Given records
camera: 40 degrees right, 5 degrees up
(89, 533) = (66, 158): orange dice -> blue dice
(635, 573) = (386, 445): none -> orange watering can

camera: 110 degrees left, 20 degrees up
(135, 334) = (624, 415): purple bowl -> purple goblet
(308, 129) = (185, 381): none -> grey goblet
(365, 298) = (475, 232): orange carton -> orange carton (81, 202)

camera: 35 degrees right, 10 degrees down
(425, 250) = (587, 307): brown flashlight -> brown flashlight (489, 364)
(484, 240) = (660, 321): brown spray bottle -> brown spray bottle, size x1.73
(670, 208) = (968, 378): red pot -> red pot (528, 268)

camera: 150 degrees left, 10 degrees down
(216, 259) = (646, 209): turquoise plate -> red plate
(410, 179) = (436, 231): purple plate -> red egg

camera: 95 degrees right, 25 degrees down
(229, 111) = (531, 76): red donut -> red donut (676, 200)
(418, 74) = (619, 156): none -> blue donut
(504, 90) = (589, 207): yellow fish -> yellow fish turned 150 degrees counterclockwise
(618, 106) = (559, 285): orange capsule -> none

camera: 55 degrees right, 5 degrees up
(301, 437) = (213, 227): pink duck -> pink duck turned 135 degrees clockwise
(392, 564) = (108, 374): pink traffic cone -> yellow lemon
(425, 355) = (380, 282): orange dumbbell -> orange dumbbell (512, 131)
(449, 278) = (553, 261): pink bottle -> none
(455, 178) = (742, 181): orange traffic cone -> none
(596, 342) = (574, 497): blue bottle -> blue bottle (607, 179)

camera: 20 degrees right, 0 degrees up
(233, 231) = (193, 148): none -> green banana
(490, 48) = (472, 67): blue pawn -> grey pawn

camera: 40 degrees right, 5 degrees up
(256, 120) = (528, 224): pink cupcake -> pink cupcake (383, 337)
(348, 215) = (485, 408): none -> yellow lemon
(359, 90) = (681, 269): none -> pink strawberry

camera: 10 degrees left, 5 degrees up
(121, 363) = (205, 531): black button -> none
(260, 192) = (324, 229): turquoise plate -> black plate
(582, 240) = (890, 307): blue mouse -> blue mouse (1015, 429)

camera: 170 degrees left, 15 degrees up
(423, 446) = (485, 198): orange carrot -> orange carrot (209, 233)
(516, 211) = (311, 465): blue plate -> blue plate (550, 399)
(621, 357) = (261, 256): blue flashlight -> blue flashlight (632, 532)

Your instructions
Give back exactly the lines above, from the line containing "(425, 355) = (380, 282): orange" through the line containing "camera: 20 degrees right, 0 degrees up", with both end lines and nothing more.

Written response
(425, 355) = (380, 282): orange dumbbell -> orange dumbbell (512, 131)
(449, 278) = (553, 261): pink bottle -> none
(455, 178) = (742, 181): orange traffic cone -> none
(596, 342) = (574, 497): blue bottle -> blue bottle (607, 179)

camera: 20 degrees right, 0 degrees up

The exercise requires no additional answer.